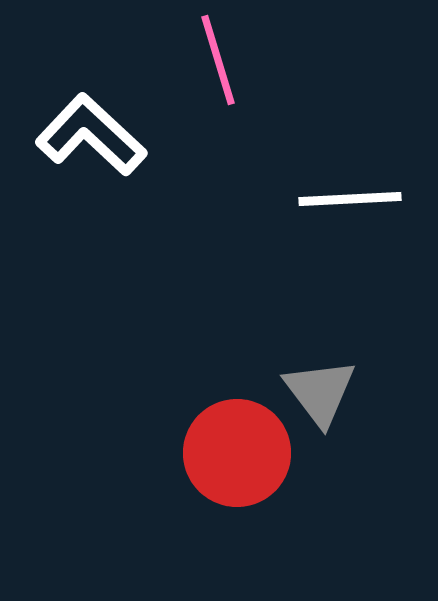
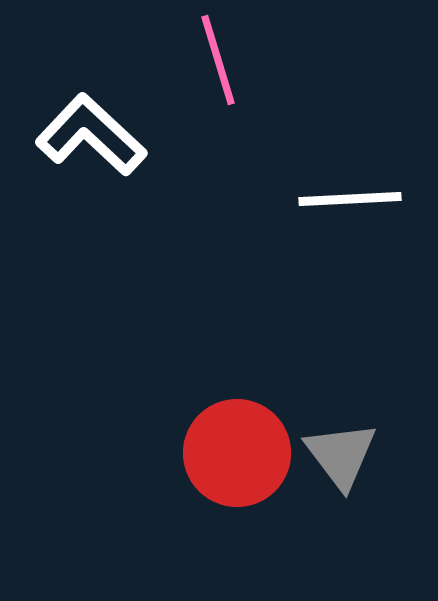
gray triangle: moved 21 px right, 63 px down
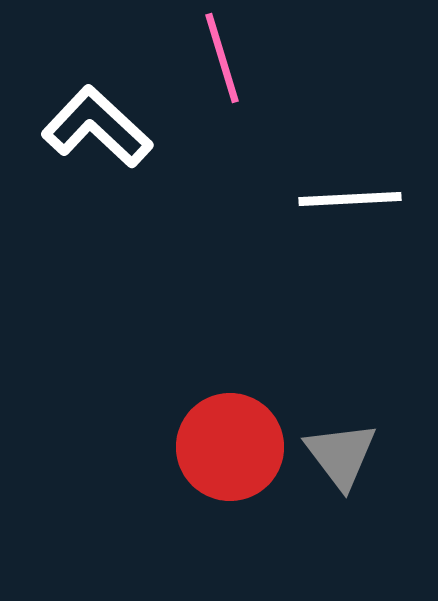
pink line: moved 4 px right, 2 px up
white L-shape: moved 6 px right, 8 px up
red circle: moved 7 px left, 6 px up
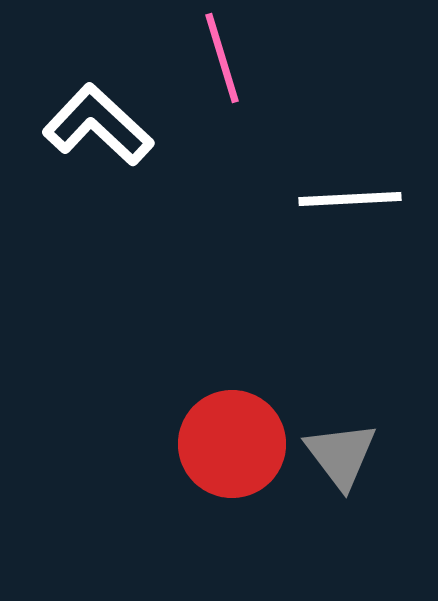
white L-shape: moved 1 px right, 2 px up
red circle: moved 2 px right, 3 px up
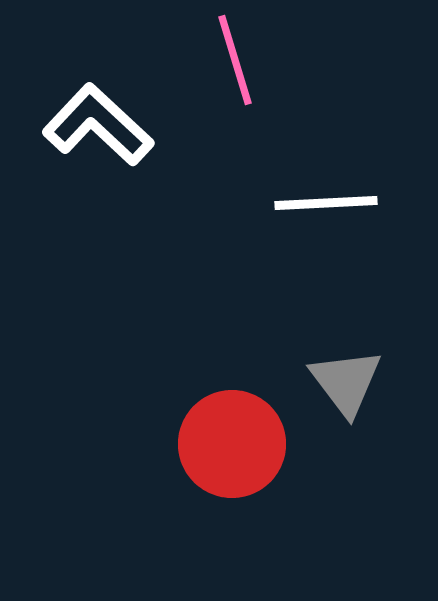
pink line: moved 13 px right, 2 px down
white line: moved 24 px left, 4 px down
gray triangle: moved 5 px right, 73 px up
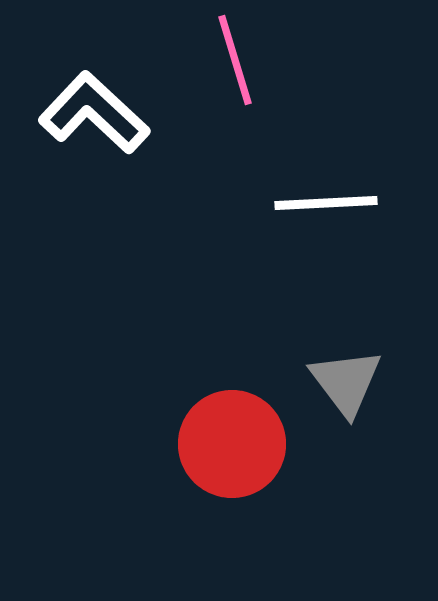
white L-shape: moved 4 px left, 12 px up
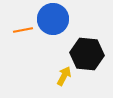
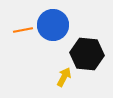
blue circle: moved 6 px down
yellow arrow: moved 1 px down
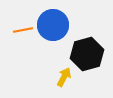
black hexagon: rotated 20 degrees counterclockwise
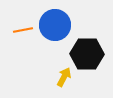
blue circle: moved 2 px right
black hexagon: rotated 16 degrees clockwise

#####

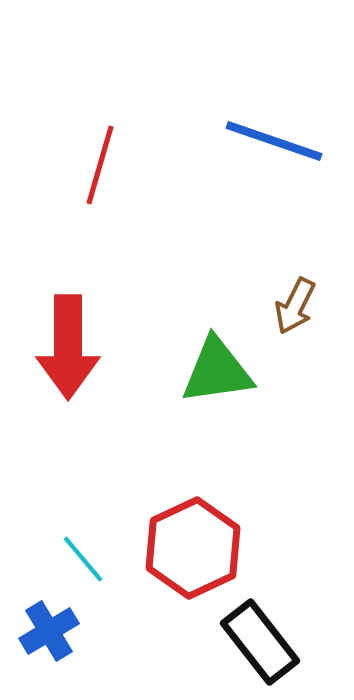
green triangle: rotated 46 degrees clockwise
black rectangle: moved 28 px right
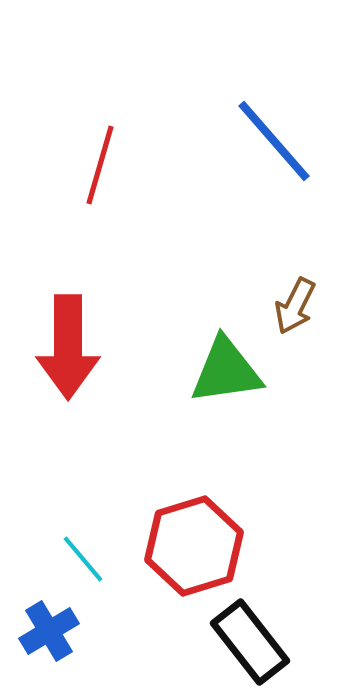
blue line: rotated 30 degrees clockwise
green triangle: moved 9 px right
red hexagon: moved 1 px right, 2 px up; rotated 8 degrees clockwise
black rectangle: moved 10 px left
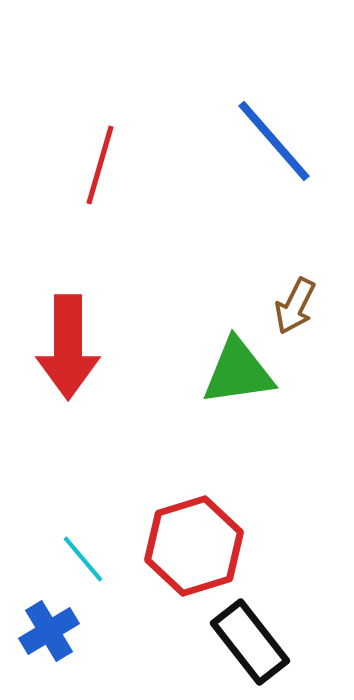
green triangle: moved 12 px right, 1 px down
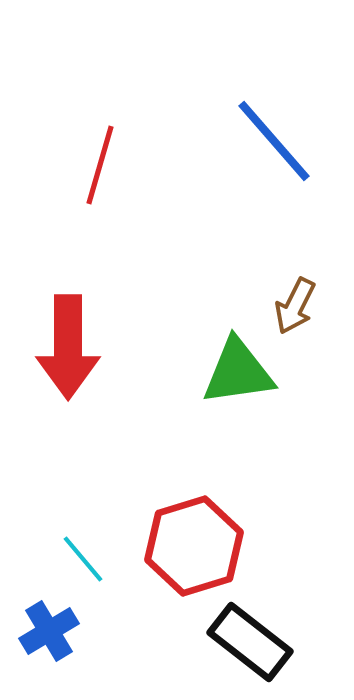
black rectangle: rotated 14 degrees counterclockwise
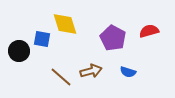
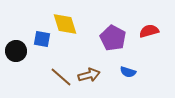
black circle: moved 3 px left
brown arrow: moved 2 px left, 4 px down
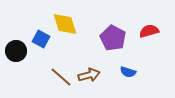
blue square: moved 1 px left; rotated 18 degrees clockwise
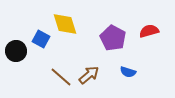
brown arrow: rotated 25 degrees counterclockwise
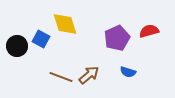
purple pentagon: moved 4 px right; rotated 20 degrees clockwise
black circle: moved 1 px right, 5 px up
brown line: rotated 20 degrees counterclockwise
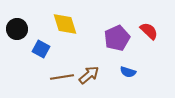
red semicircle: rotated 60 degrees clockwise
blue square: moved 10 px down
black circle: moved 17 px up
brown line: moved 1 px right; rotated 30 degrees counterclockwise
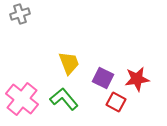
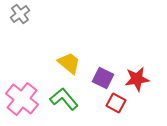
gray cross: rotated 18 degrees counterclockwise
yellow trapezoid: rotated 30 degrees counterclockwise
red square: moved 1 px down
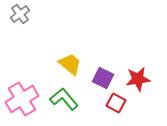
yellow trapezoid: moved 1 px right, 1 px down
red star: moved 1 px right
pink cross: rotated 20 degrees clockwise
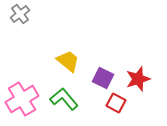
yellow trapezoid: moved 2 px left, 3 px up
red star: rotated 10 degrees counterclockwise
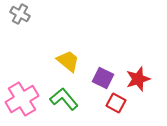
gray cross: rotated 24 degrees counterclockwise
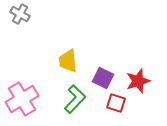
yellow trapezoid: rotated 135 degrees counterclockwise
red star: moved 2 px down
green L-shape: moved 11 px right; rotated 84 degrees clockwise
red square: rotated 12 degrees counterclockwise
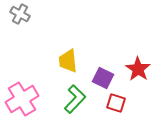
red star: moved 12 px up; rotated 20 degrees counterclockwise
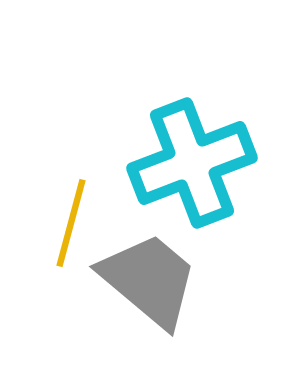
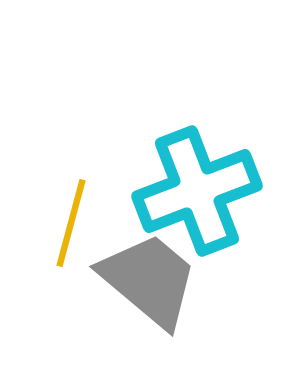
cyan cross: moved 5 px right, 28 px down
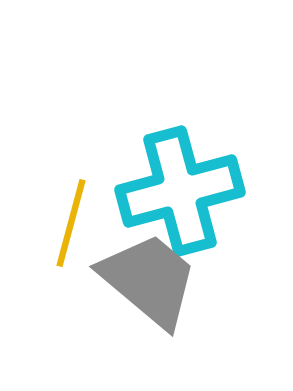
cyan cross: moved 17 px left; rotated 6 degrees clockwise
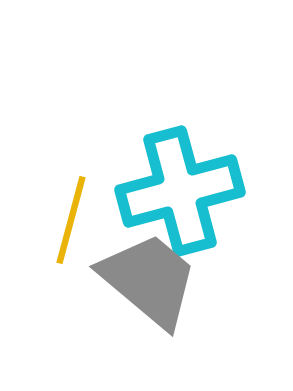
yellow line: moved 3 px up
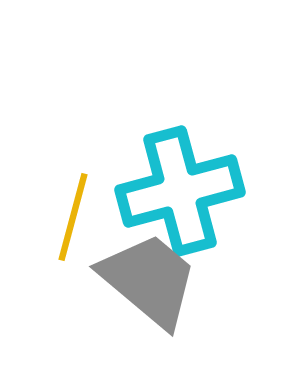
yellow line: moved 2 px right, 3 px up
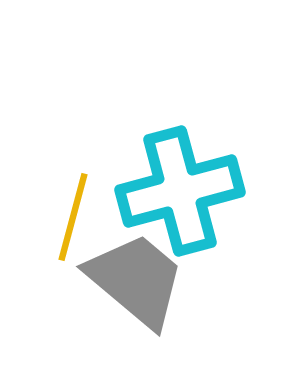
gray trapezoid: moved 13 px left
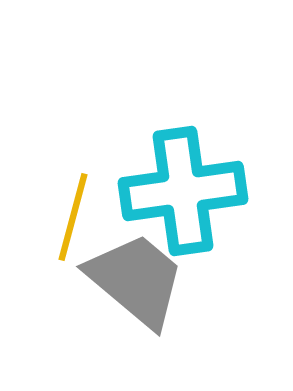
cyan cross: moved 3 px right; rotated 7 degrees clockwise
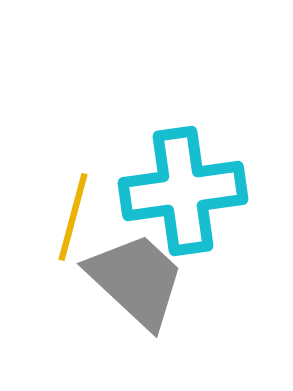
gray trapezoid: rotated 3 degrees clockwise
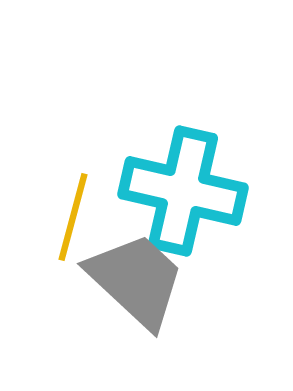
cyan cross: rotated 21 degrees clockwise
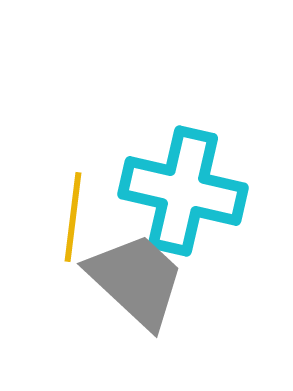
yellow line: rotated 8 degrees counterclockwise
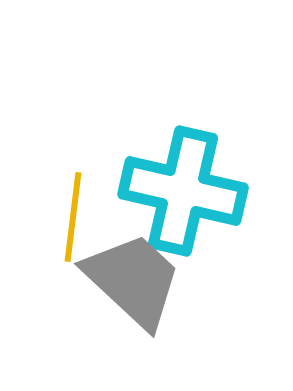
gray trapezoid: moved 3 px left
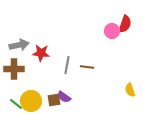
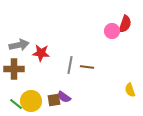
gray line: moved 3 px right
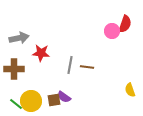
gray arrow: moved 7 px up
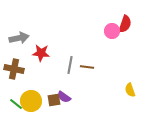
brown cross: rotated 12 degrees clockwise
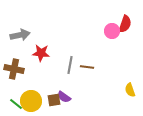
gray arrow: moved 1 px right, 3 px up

#####

→ Problem to solve:
Lay out as a numbered list everything from the row with "gray triangle: moved 21 px right, 63 px down" down to the row with "black hexagon: rotated 20", both included, skipping any blank lines and leaving out the pictures.

→ Correct result:
1. gray triangle: moved 21 px right, 63 px down
2. pink line: moved 4 px right, 2 px up
3. white L-shape: moved 6 px right, 8 px up
4. red circle: moved 7 px left, 6 px up
5. white L-shape: moved 1 px right, 2 px up
6. red circle: moved 2 px right, 3 px up
7. pink line: moved 13 px right, 2 px down
8. white line: moved 24 px left, 4 px down
9. gray triangle: moved 5 px right, 73 px up
10. white L-shape: moved 4 px left, 12 px up
11. blue circle: moved 6 px down
12. yellow arrow: moved 1 px down
13. black hexagon: rotated 20 degrees counterclockwise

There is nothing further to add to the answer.